[Start of section]

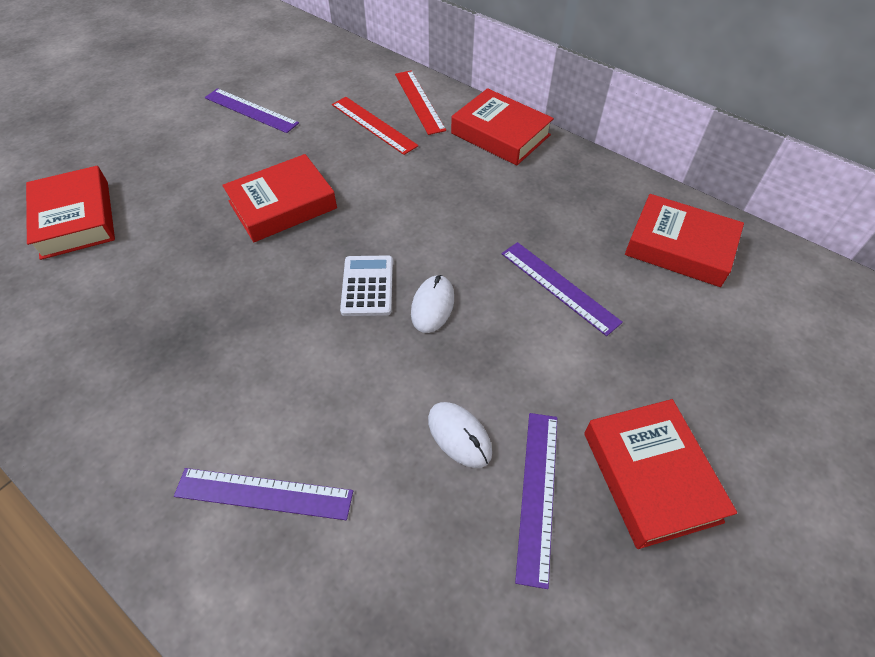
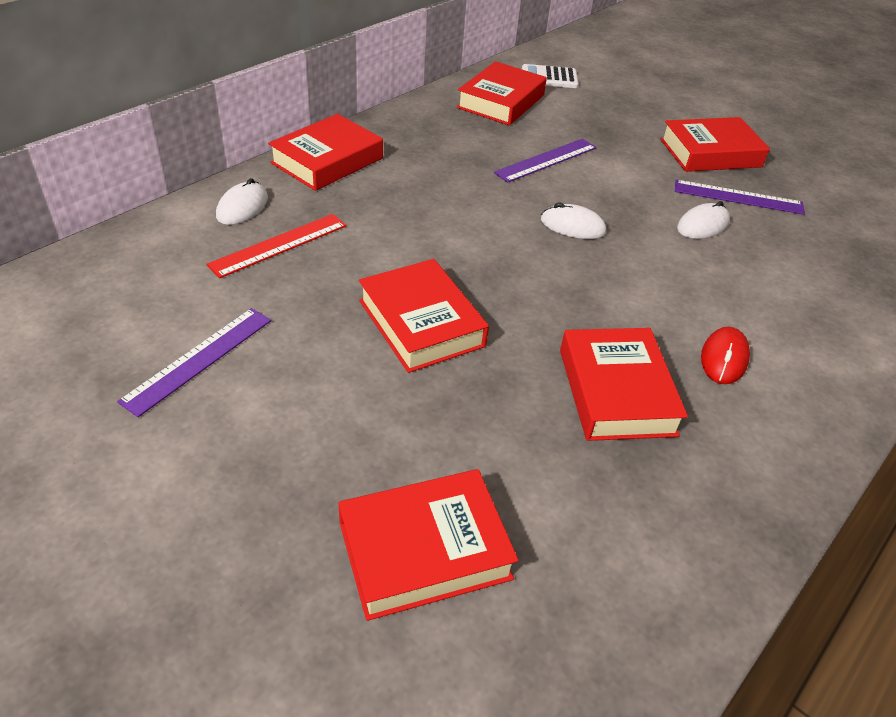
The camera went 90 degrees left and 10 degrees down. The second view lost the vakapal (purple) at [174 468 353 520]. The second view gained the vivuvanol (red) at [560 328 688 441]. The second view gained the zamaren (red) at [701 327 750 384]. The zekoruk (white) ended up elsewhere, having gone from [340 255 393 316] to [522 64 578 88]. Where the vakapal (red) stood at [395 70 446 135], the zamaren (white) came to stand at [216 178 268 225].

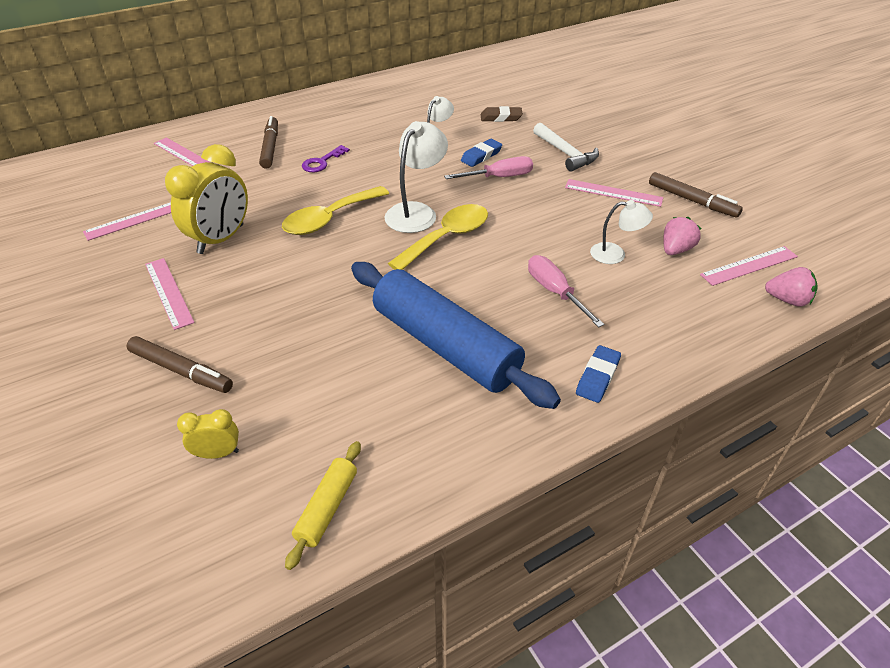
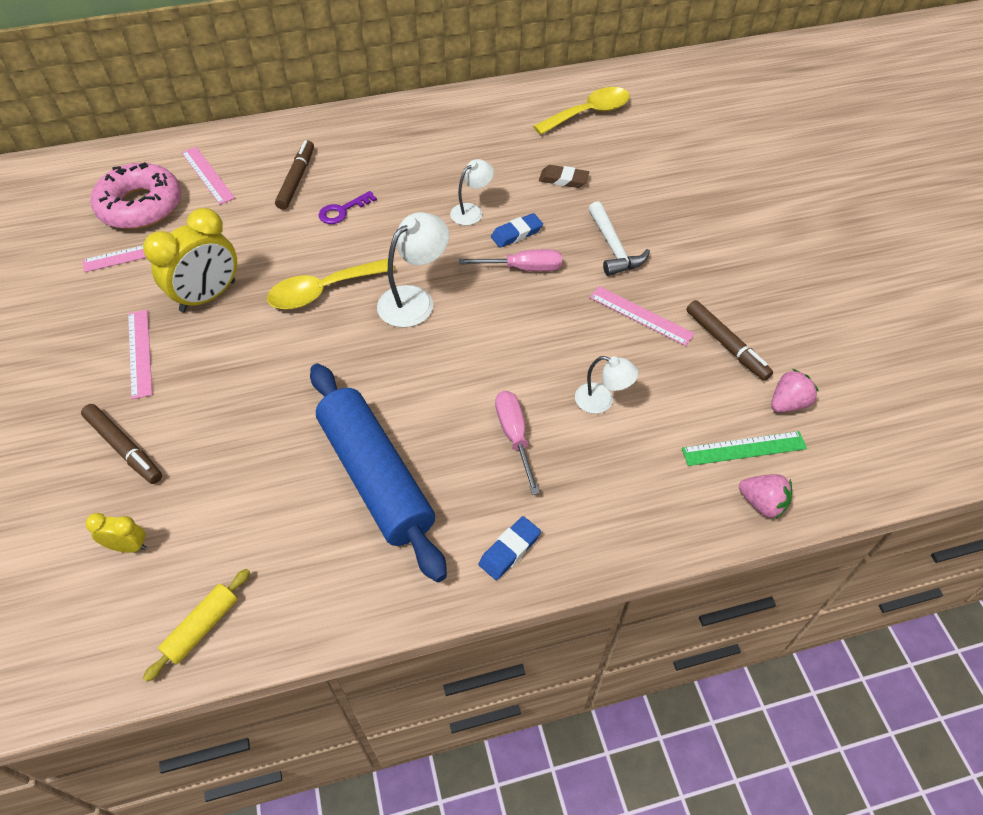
The camera went 15 degrees right and 10 degrees up. The second view gained the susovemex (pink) at [91 162 181 229]. The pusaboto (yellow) ended up elsewhere, having gone from [388 204 488 270] to [533 87 630 135]. The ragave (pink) ended up elsewhere, having gone from [663 217 702 255] to [771 369 818 412]. What was the vakapal (pink) at [700 246 798 286] turned into the vakapal (green) at [682 431 807 466].

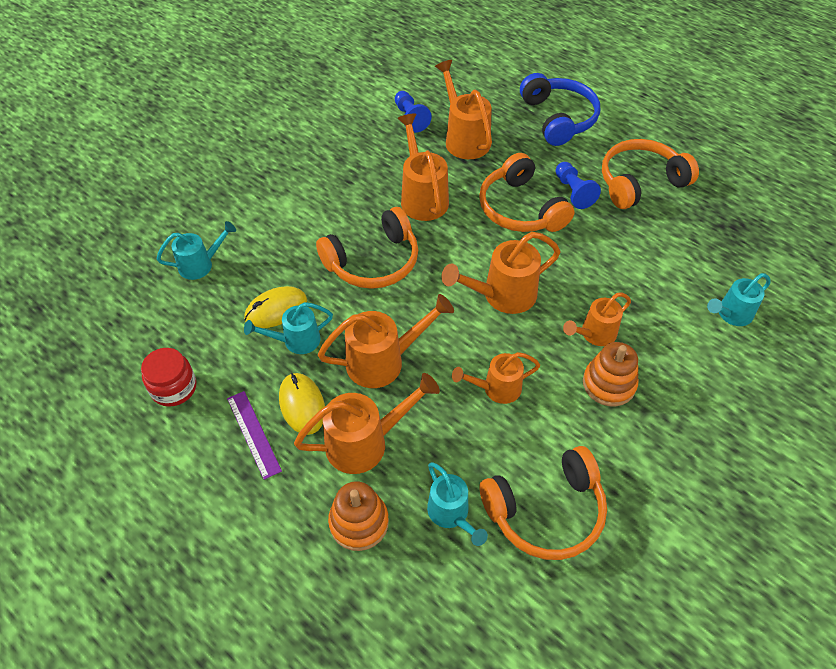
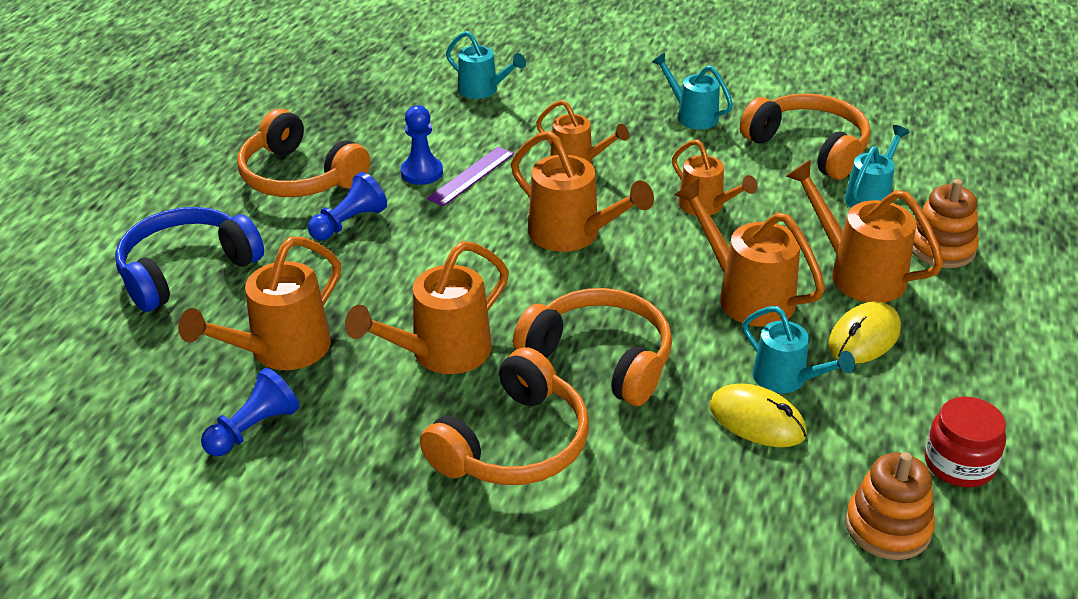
The camera went 115 degrees left and 15 degrees down. The second view gained the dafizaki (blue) at [401 105 443 185]. The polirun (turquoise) ended up elsewhere, having gone from [156 221 236 280] to [652 53 733 129]. The vakapal (purple) ended up elsewhere, having gone from [227 391 282 480] to [427 147 514 206]. The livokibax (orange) ended up elsewhere, having gone from [479 153 575 232] to [420 347 589 485]. The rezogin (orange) ended up elsewhere, having gone from [583 342 638 407] to [845 452 935 560].

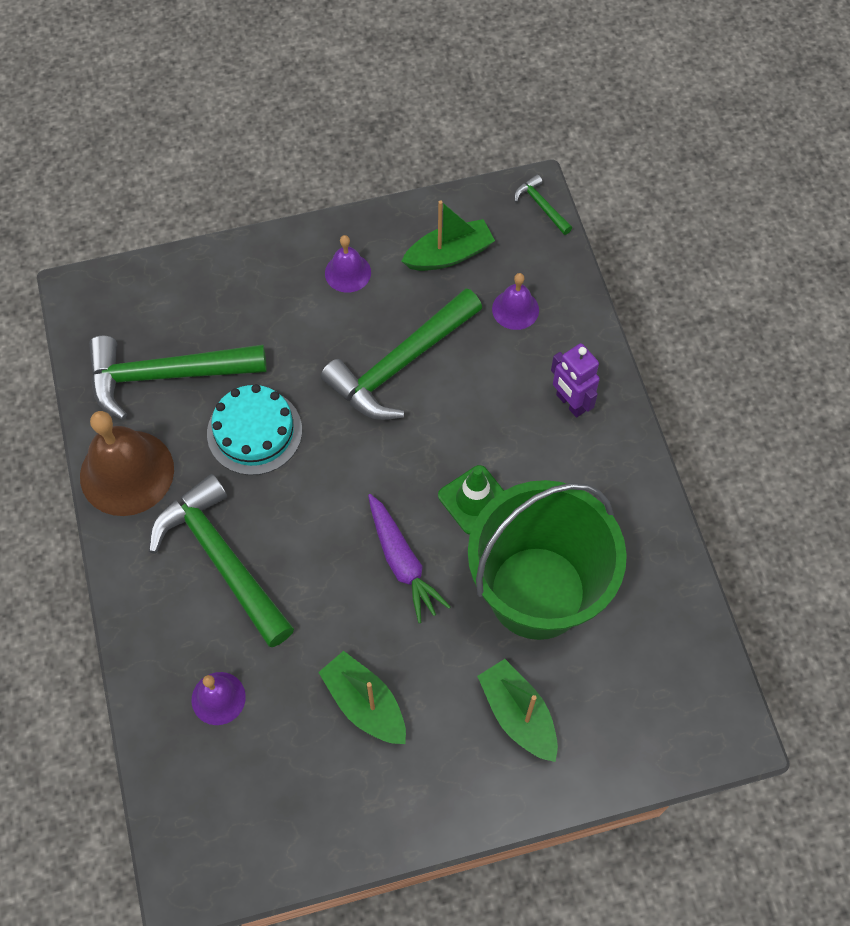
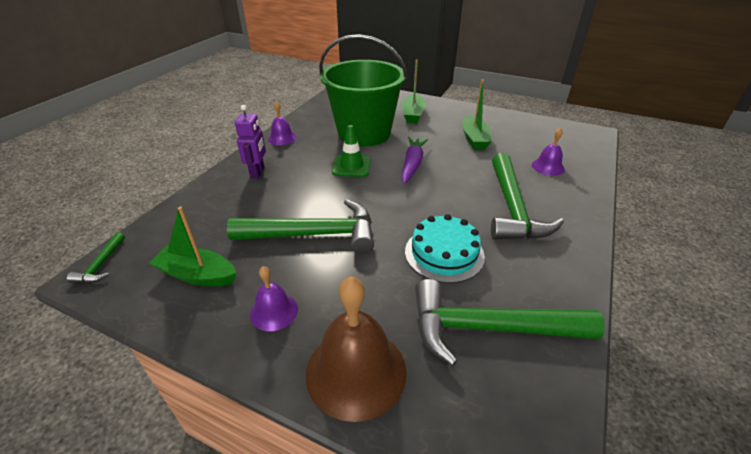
The camera went 140 degrees left and 25 degrees down. The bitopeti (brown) ended up elsewhere, having gone from [80 411 174 516] to [306 276 407 422]. The bitopeti (purple) ended up elsewhere, having gone from [492 273 539 330] to [268 101 297 145]. The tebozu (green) at [89 336 267 420] ended up facing another way, 150 degrees clockwise from before.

[End of section]

• [Work item]: The whole listing above, line by line, needs to be copied exactly, except for any images.

• [Answer box]:
The camera went 90 degrees left and 10 degrees down. The second view lost the vakapal (purple) at [174 468 353 520]. The second view gained the vivuvanol (red) at [560 328 688 441]. The second view gained the zamaren (red) at [701 327 750 384]. The zekoruk (white) ended up elsewhere, having gone from [340 255 393 316] to [522 64 578 88]. Where the vakapal (red) stood at [395 70 446 135], the zamaren (white) came to stand at [216 178 268 225].

The camera went 15 degrees right and 10 degrees up. The second view gained the susovemex (pink) at [91 162 181 229]. The pusaboto (yellow) ended up elsewhere, having gone from [388 204 488 270] to [533 87 630 135]. The ragave (pink) ended up elsewhere, having gone from [663 217 702 255] to [771 369 818 412]. What was the vakapal (pink) at [700 246 798 286] turned into the vakapal (green) at [682 431 807 466].

The camera went 115 degrees left and 15 degrees down. The second view gained the dafizaki (blue) at [401 105 443 185]. The polirun (turquoise) ended up elsewhere, having gone from [156 221 236 280] to [652 53 733 129]. The vakapal (purple) ended up elsewhere, having gone from [227 391 282 480] to [427 147 514 206]. The livokibax (orange) ended up elsewhere, having gone from [479 153 575 232] to [420 347 589 485]. The rezogin (orange) ended up elsewhere, having gone from [583 342 638 407] to [845 452 935 560].

The camera went 140 degrees left and 25 degrees down. The bitopeti (brown) ended up elsewhere, having gone from [80 411 174 516] to [306 276 407 422]. The bitopeti (purple) ended up elsewhere, having gone from [492 273 539 330] to [268 101 297 145]. The tebozu (green) at [89 336 267 420] ended up facing another way, 150 degrees clockwise from before.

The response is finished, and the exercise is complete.